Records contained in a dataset
>>>>
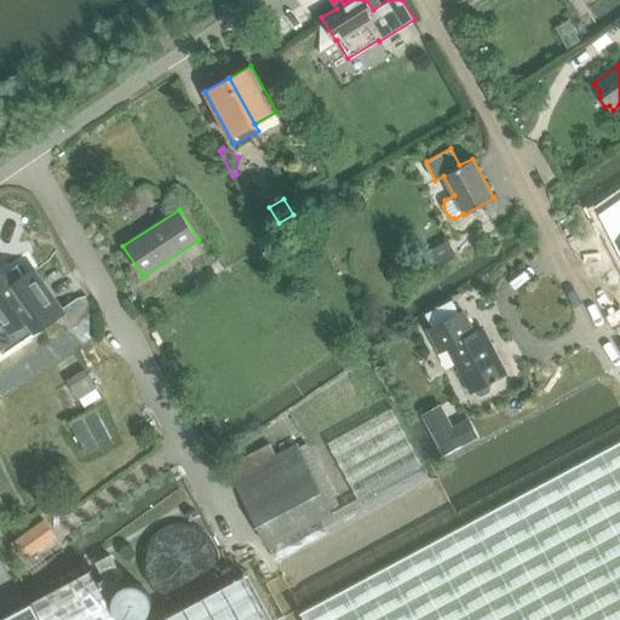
[(268,212),(256,219),(267,239),(280,231),(268,212)]
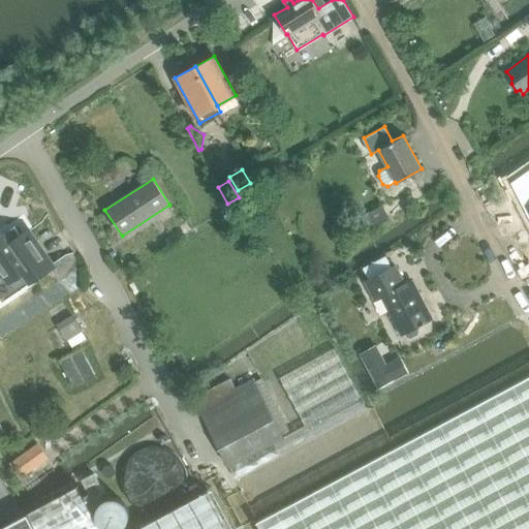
[(382,205),(360,218),(367,231),(390,219),(382,205)]
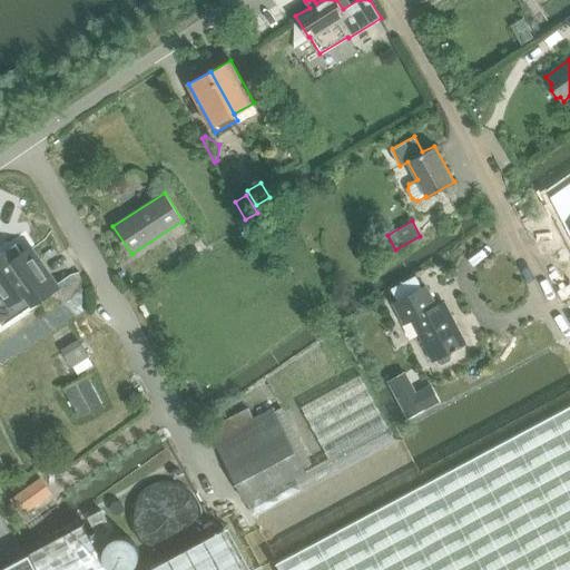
[(0,292),(7,303),(25,291),(31,302),(57,285),(31,248),(20,256),(15,248),(5,255),(2,253),(0,254),(0,255),(1,257),(0,257),(0,292)]
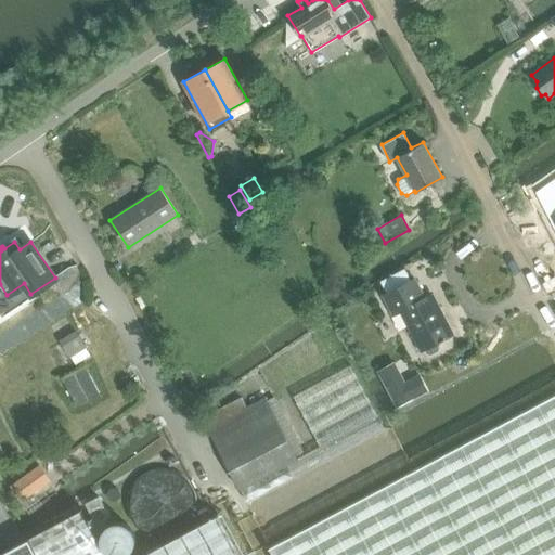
[(405,269),(382,281),(387,292),(384,294),(394,313),(400,310),(421,350),(423,348),(425,352),(429,353),(438,350),(439,346),(437,341),(439,340),(439,341),(444,339),(444,338),(452,334),(443,315),(442,315),(430,294),(424,297),(414,278),(411,280),(405,269)]
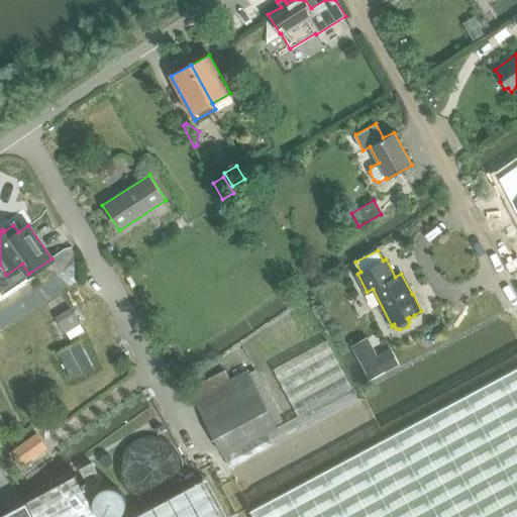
[(73,309),(57,318),(65,332),(81,323),(73,309)]
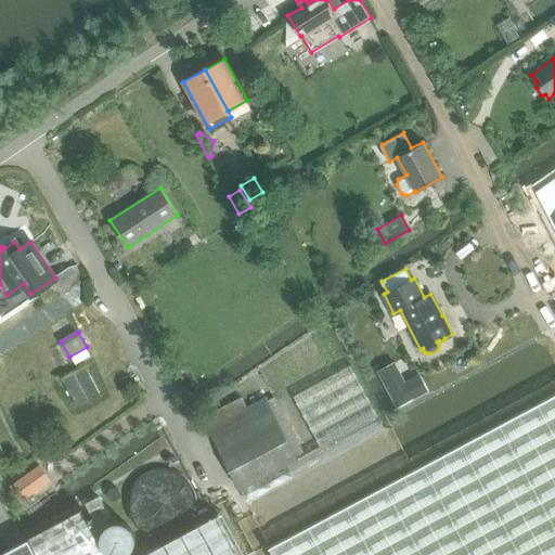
[(379,372),(397,405),(427,389),(420,375),(405,383),(395,363),(379,372)]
<<<<
→ TASK PROMPT
Write out each entry exactly as given, but skip the pictures.

→ RESULT BELOW
[(268,212),(256,219),(267,239),(280,231),(268,212)]
[(382,205),(360,218),(367,231),(390,219),(382,205)]
[(0,292),(7,303),(25,291),(31,302),(57,285),(31,248),(20,256),(15,248),(5,255),(2,253),(0,254),(0,255),(1,257),(0,257),(0,292)]
[(405,269),(382,281),(387,292),(384,294),(394,313),(400,310),(421,350),(423,348),(425,352),(429,353),(438,350),(439,346),(437,341),(439,340),(439,341),(444,339),(444,338),(452,334),(443,315),(442,315),(430,294),(424,297),(414,278),(411,280),(405,269)]
[(73,309),(57,318),(65,332),(81,323),(73,309)]
[(379,372),(397,405),(427,389),(420,375),(405,383),(395,363),(379,372)]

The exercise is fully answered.